Stored items:
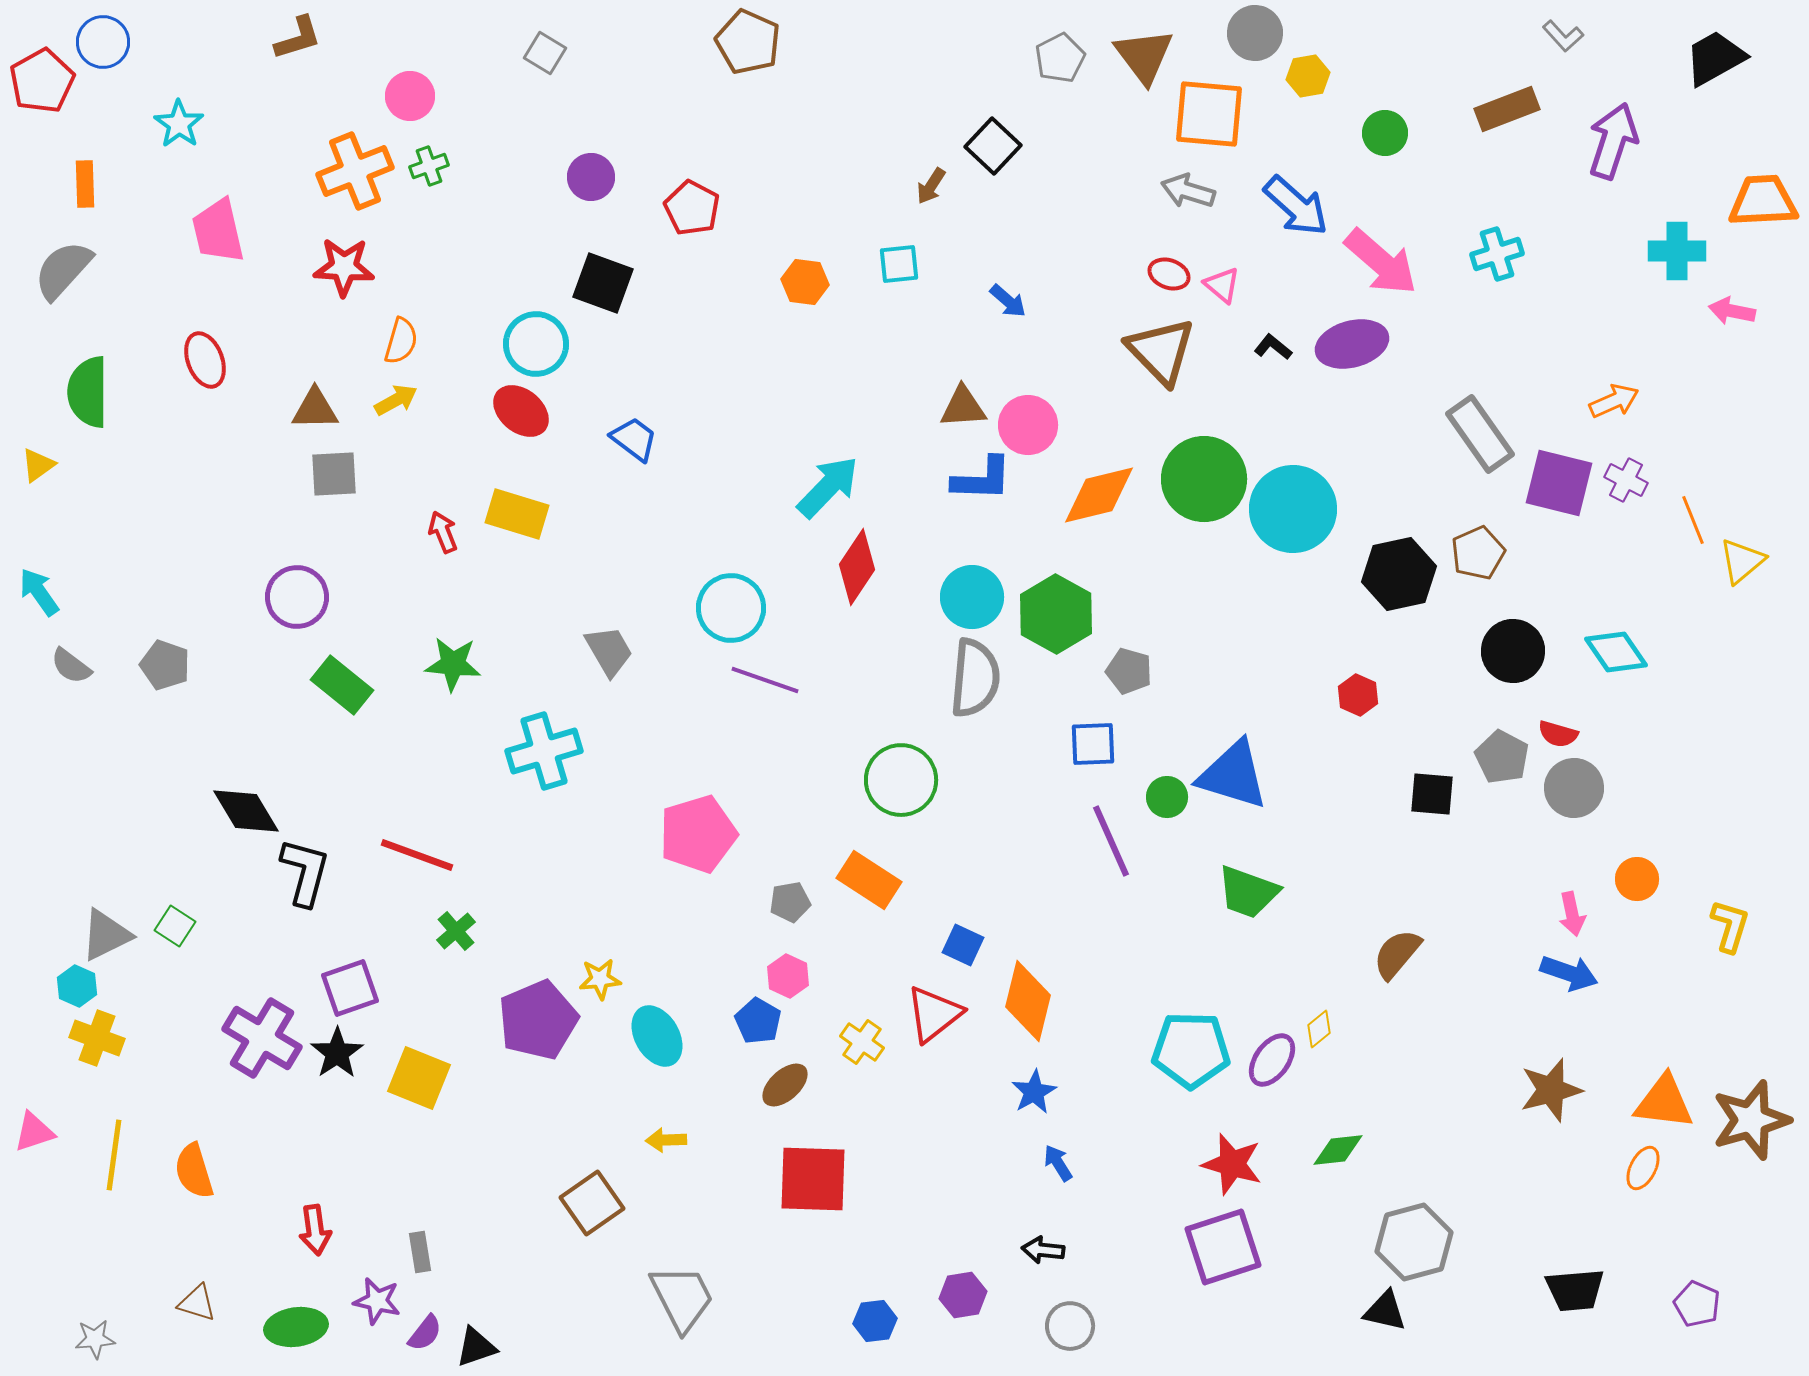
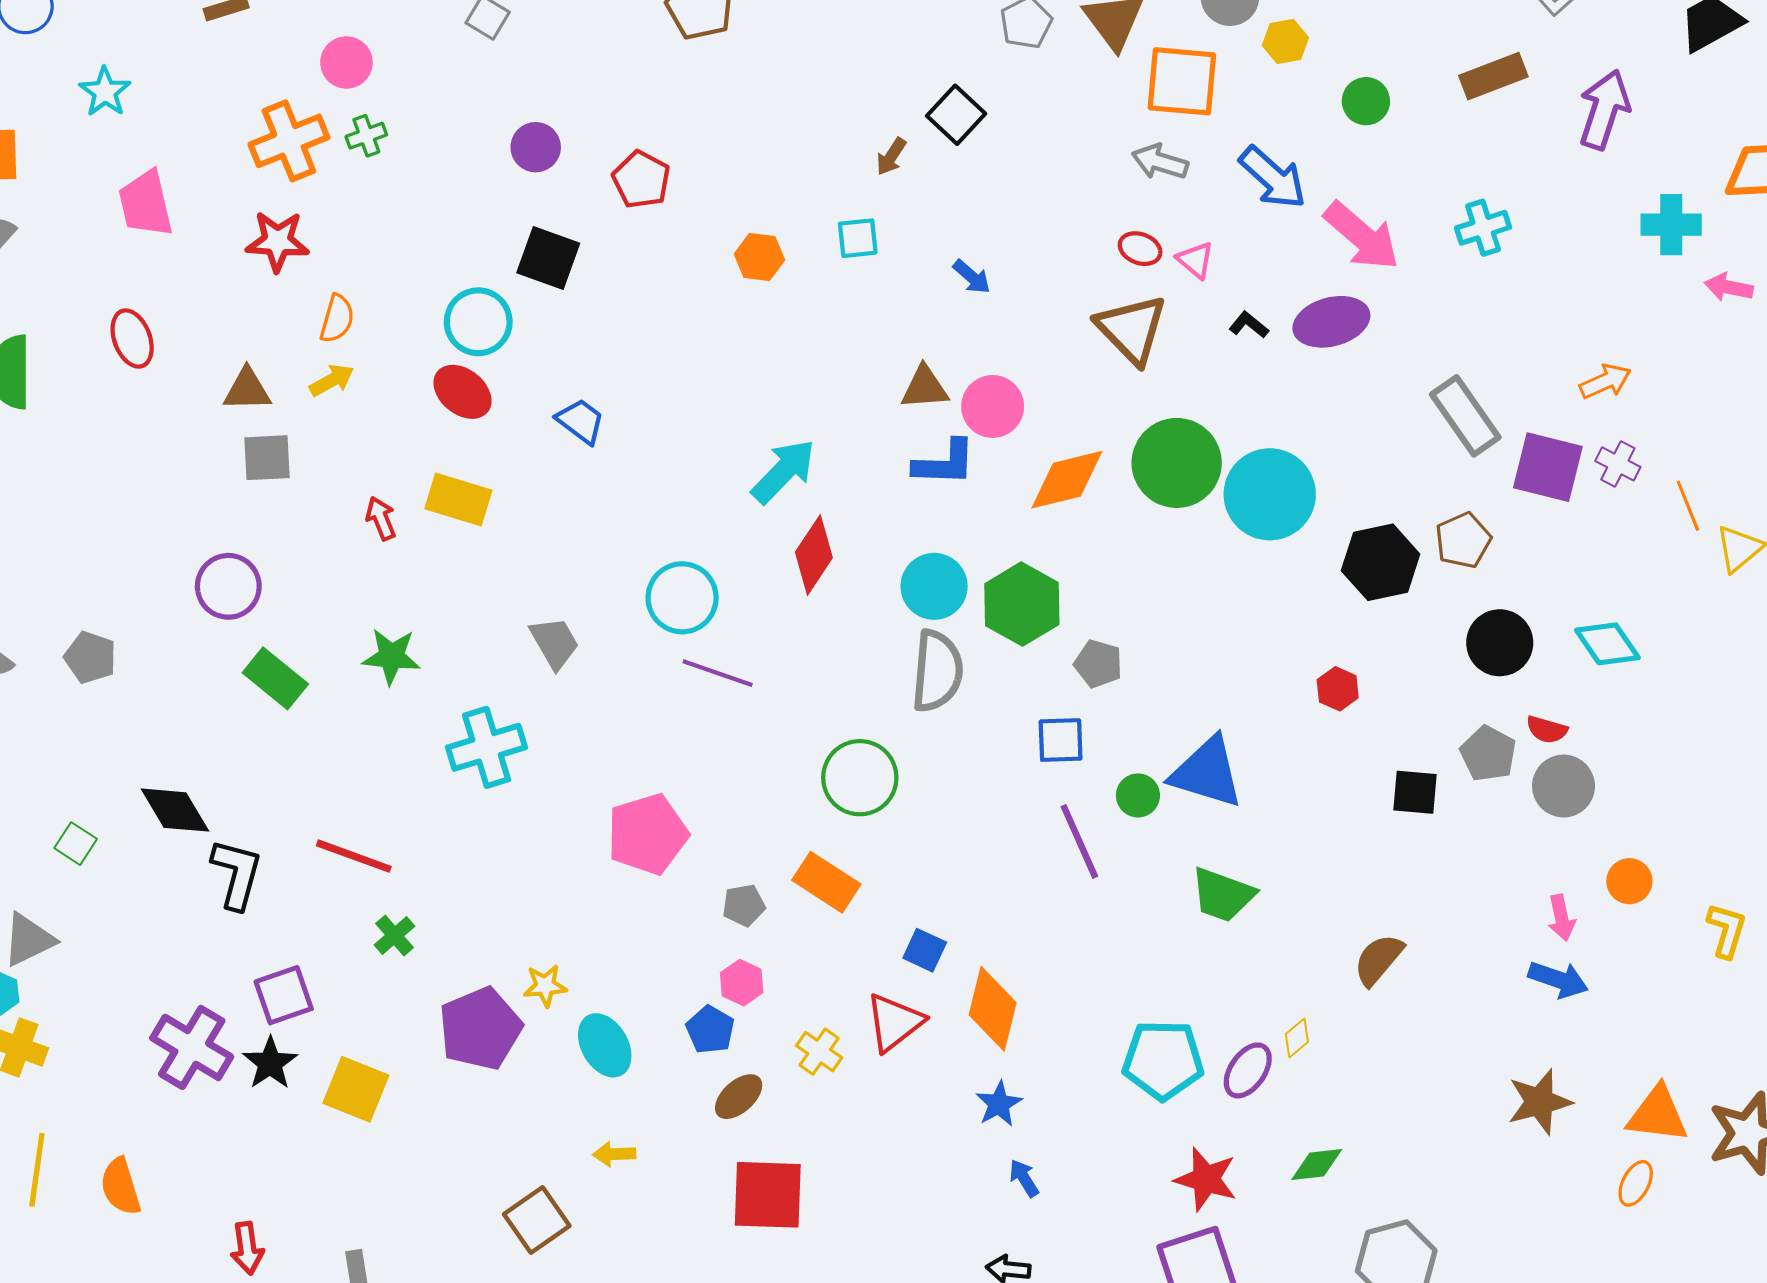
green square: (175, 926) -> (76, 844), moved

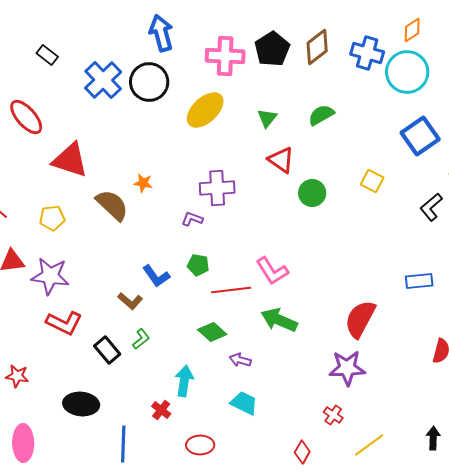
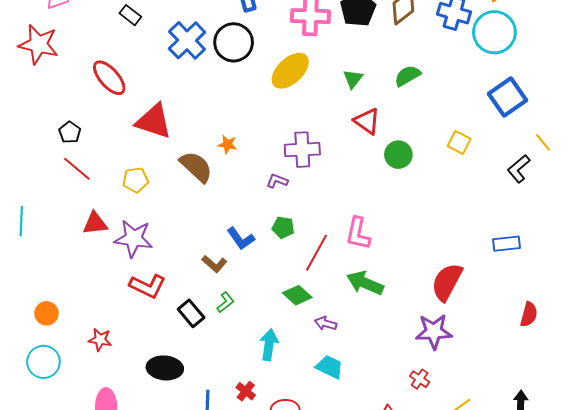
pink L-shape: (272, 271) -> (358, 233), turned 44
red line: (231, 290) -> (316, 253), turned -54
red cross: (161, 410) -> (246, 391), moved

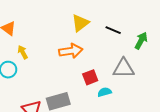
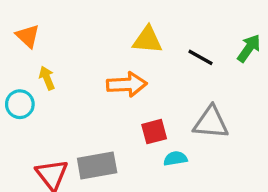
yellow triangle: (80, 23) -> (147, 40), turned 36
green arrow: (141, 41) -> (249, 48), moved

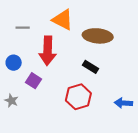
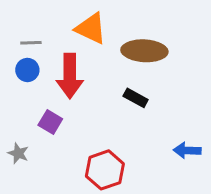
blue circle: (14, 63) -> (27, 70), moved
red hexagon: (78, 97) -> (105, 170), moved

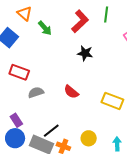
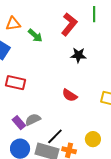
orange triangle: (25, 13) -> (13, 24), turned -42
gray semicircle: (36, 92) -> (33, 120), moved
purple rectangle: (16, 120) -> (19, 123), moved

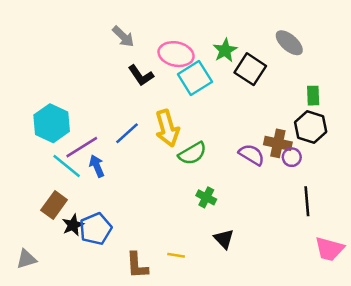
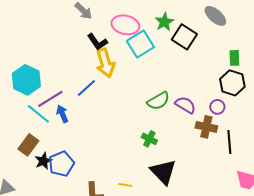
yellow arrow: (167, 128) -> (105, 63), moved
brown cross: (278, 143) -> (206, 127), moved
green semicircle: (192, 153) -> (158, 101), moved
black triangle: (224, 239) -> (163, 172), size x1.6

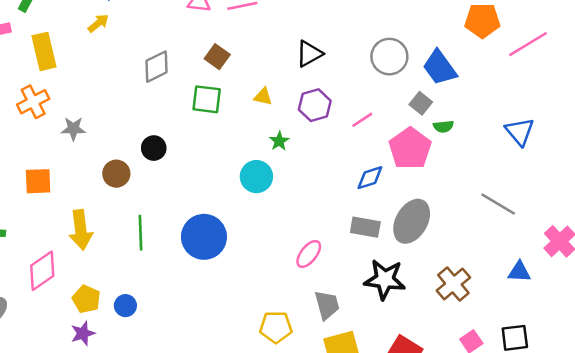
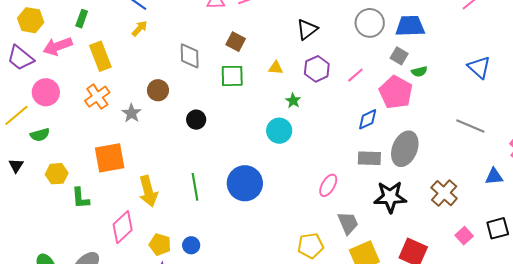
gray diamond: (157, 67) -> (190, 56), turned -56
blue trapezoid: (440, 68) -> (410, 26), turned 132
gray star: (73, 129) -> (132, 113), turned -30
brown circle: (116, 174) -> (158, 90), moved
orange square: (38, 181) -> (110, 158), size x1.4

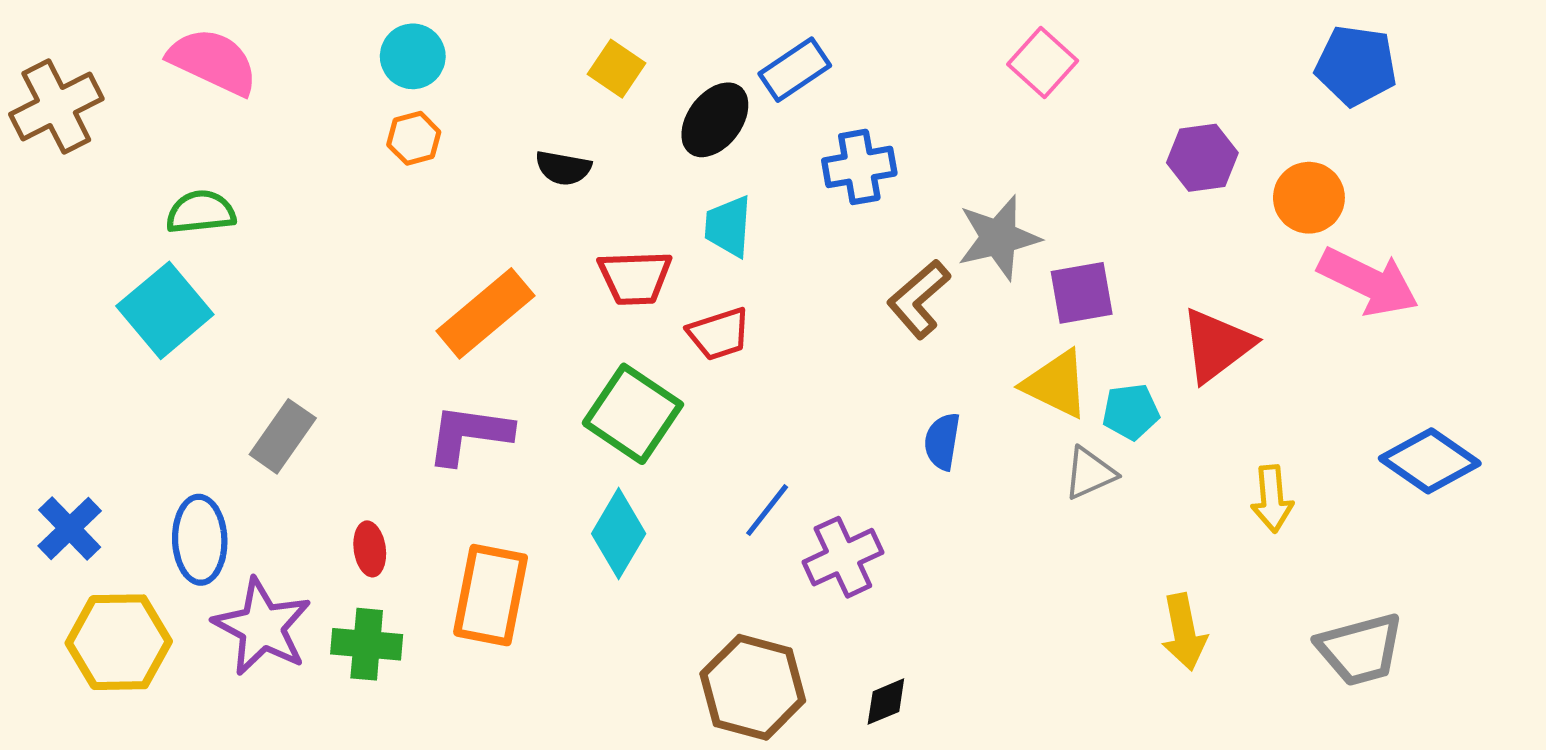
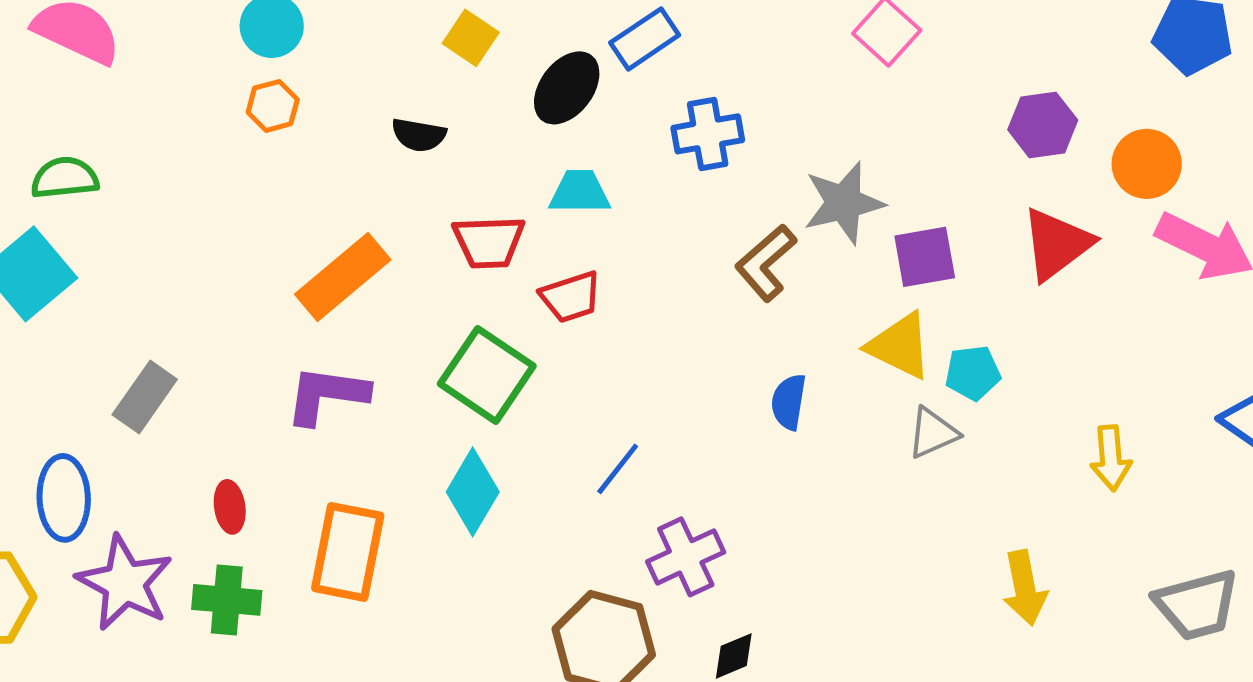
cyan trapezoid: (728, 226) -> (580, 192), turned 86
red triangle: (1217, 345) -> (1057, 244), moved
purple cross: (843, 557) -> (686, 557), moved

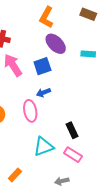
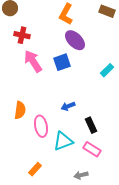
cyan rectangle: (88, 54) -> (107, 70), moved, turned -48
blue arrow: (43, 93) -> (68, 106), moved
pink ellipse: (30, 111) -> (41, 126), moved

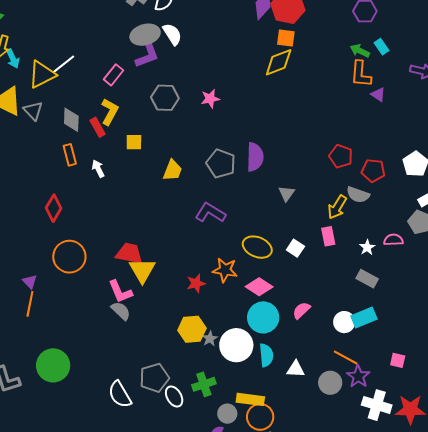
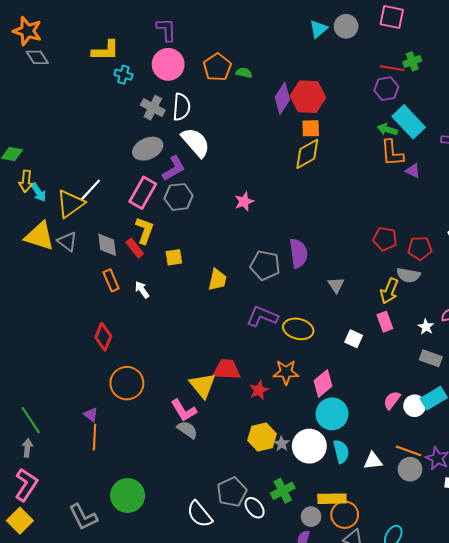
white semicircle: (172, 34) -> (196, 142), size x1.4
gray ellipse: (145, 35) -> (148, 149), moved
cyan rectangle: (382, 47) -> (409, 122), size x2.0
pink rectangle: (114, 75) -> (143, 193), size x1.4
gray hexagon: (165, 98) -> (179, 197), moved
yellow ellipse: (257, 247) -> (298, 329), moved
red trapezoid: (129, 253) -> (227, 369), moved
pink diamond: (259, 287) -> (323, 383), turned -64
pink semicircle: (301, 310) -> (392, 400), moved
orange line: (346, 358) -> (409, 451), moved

* _Your objective_:
Because only the text is wanted, repeat all the entries exactly and leave out the pictures.

* _Response to this task_:
green square: (175, 926) -> (76, 844), moved

pink L-shape: (272, 271) -> (358, 233), turned 44
red line: (231, 290) -> (316, 253), turned -54
red cross: (161, 410) -> (246, 391), moved

yellow triangle: (80, 23) -> (147, 40), turned 36
green arrow: (141, 41) -> (249, 48), moved

blue circle: (14, 63) -> (27, 70), moved
red hexagon: (78, 97) -> (105, 170), moved

orange triangle: (25, 13) -> (13, 24), turned -42
gray semicircle: (36, 92) -> (33, 120), moved
purple rectangle: (16, 120) -> (19, 123), moved

yellow arrow: (167, 128) -> (105, 63), moved
brown cross: (278, 143) -> (206, 127), moved
green semicircle: (192, 153) -> (158, 101), moved
black triangle: (224, 239) -> (163, 172), size x1.6

gray diamond: (157, 67) -> (190, 56), turned -56
blue trapezoid: (440, 68) -> (410, 26), turned 132
gray star: (73, 129) -> (132, 113), turned -30
brown circle: (116, 174) -> (158, 90), moved
orange square: (38, 181) -> (110, 158), size x1.4

cyan trapezoid: (728, 226) -> (580, 192), turned 86
red triangle: (1217, 345) -> (1057, 244), moved
purple cross: (843, 557) -> (686, 557), moved

cyan rectangle: (88, 54) -> (107, 70), moved, turned -48
blue arrow: (43, 93) -> (68, 106), moved
pink ellipse: (30, 111) -> (41, 126), moved

white semicircle: (172, 34) -> (196, 142), size x1.4
gray ellipse: (145, 35) -> (148, 149), moved
cyan rectangle: (382, 47) -> (409, 122), size x2.0
pink rectangle: (114, 75) -> (143, 193), size x1.4
gray hexagon: (165, 98) -> (179, 197), moved
yellow ellipse: (257, 247) -> (298, 329), moved
red trapezoid: (129, 253) -> (227, 369), moved
pink diamond: (259, 287) -> (323, 383), turned -64
pink semicircle: (301, 310) -> (392, 400), moved
orange line: (346, 358) -> (409, 451), moved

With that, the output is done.